## DESCRIPTION OF THE TASK
Whenever a line in the data contains "RESET", show that line.

## AVAILABLE RECORDS
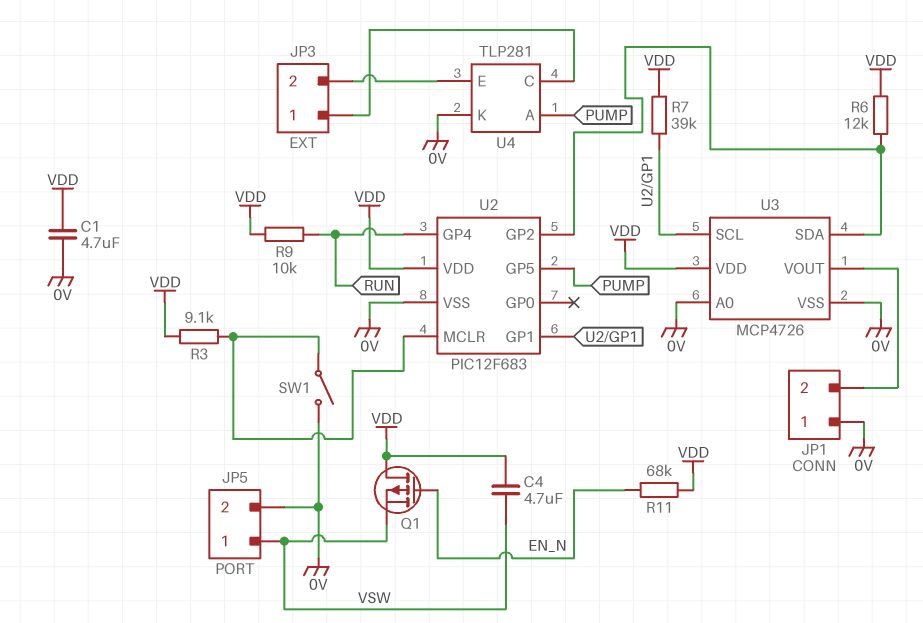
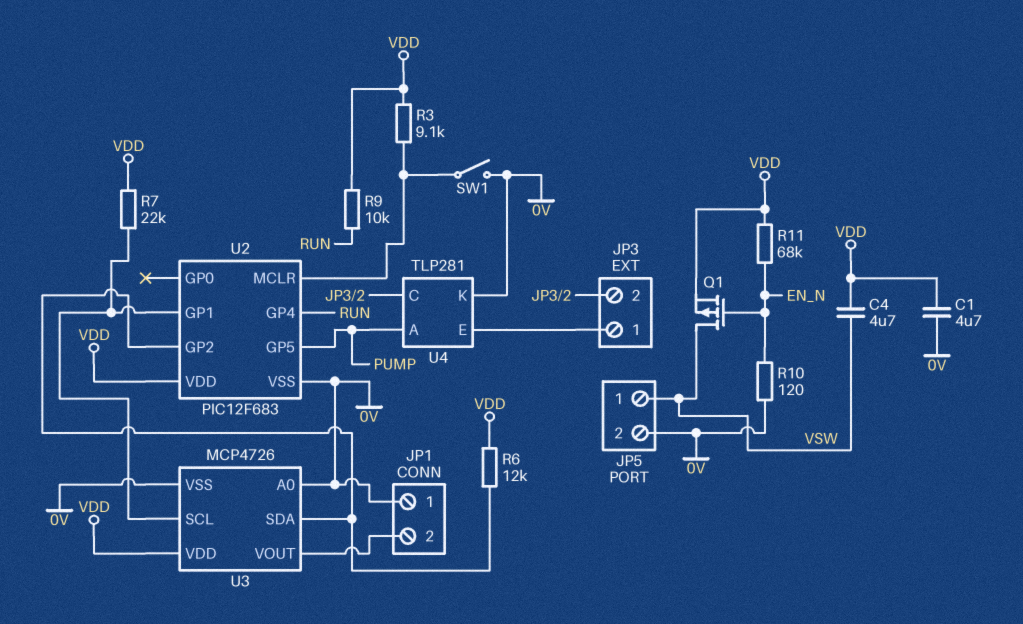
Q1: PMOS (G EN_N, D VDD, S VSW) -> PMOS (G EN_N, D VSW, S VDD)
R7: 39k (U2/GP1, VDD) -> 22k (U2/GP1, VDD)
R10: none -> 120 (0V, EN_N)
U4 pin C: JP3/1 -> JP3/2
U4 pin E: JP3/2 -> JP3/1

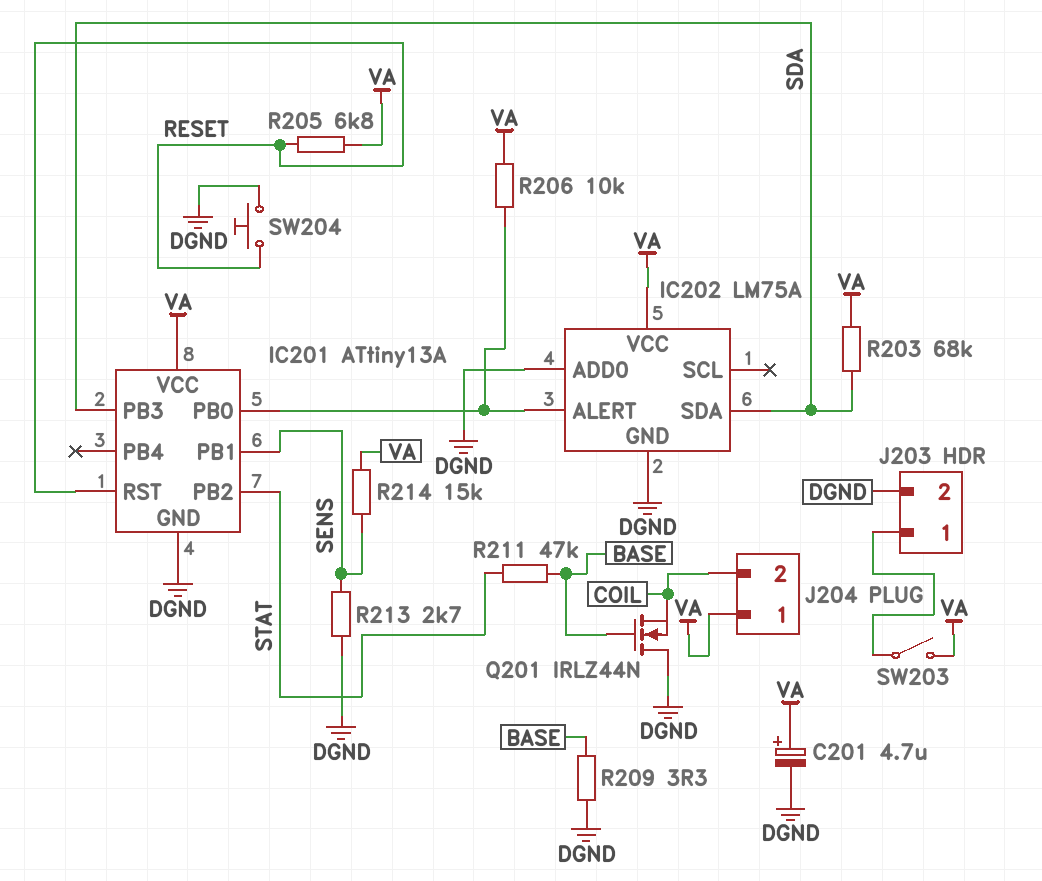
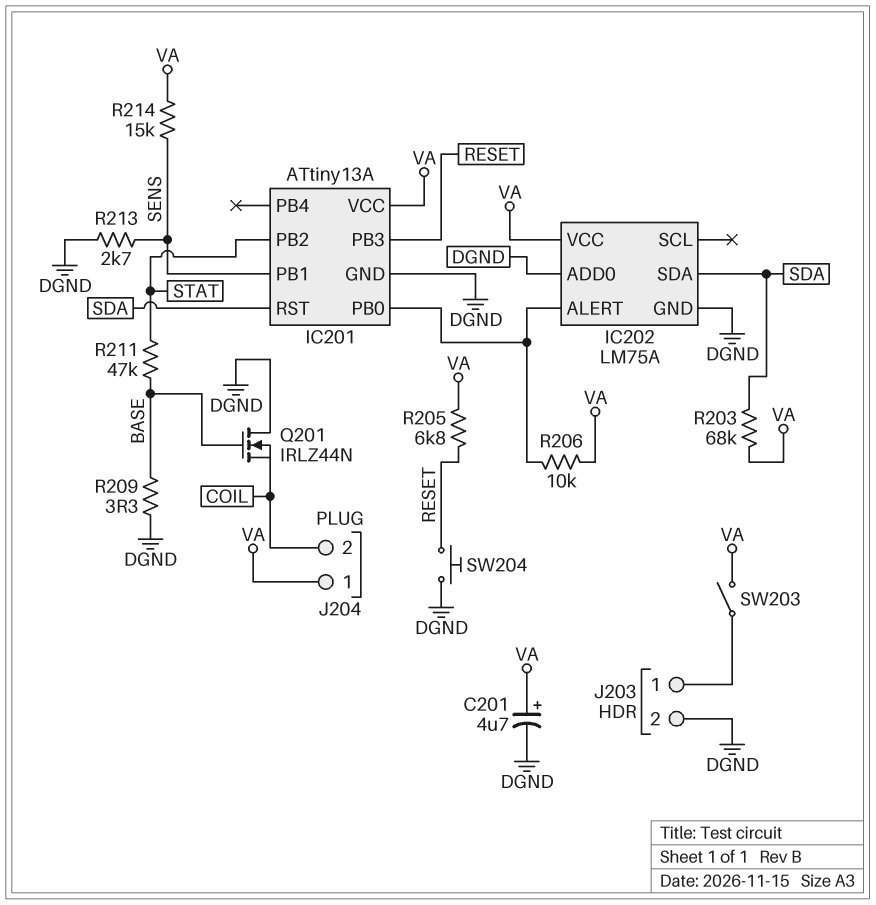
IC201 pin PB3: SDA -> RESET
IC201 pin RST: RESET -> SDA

## SOLUTION TO THIS PROBLEM
IC201 pin PB3: SDA -> RESET
IC201 pin RST: RESET -> SDA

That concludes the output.